-- Exercise --
Work out how many lines of the listing below contain the word "brick". Respond with that number only.
BEGIN Data shown
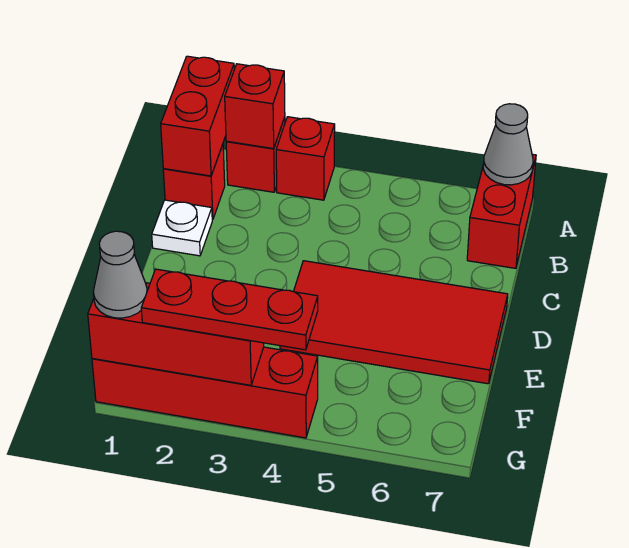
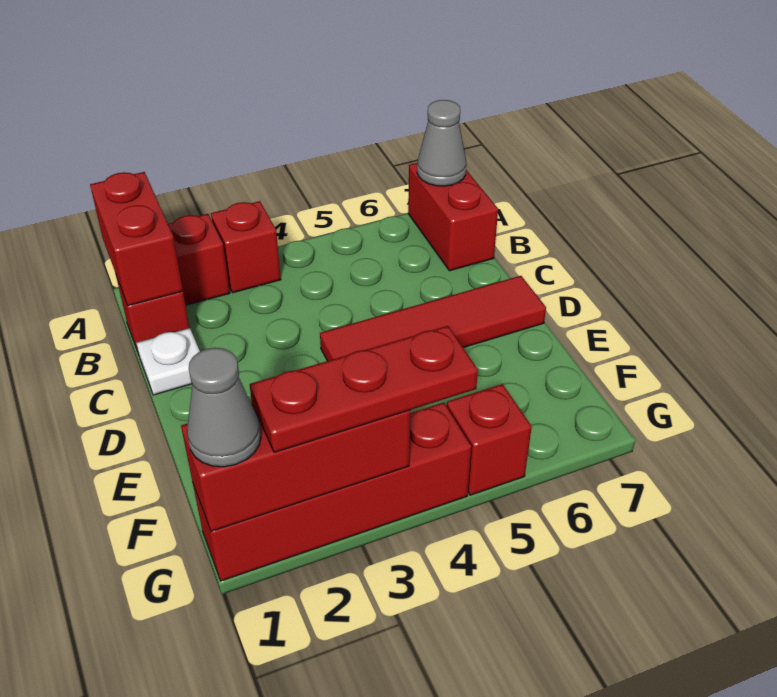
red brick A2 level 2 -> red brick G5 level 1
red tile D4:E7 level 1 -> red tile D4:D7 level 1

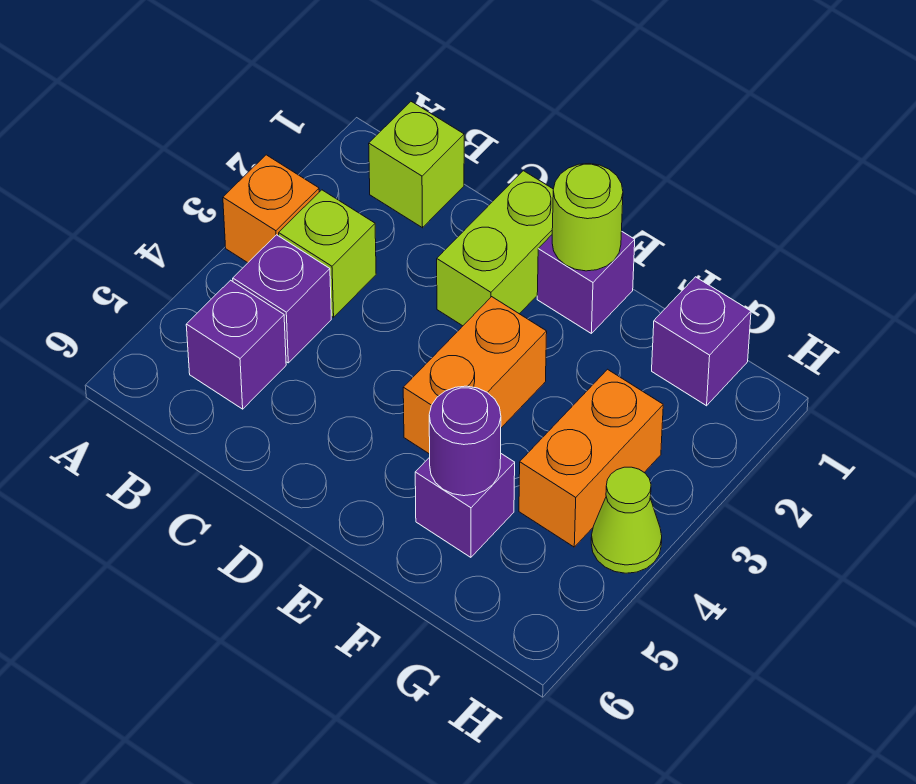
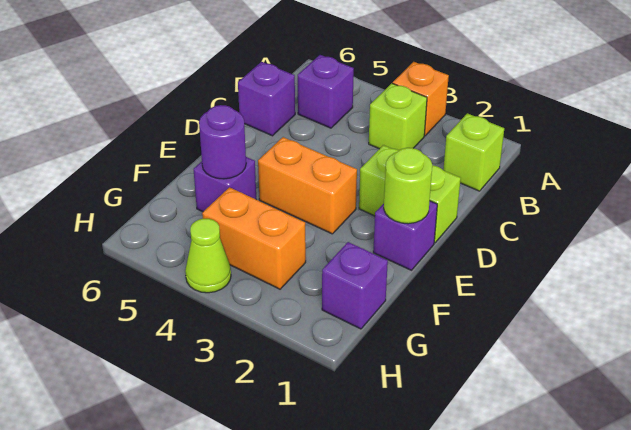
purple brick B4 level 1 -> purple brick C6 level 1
END Data shown
-- Response --
2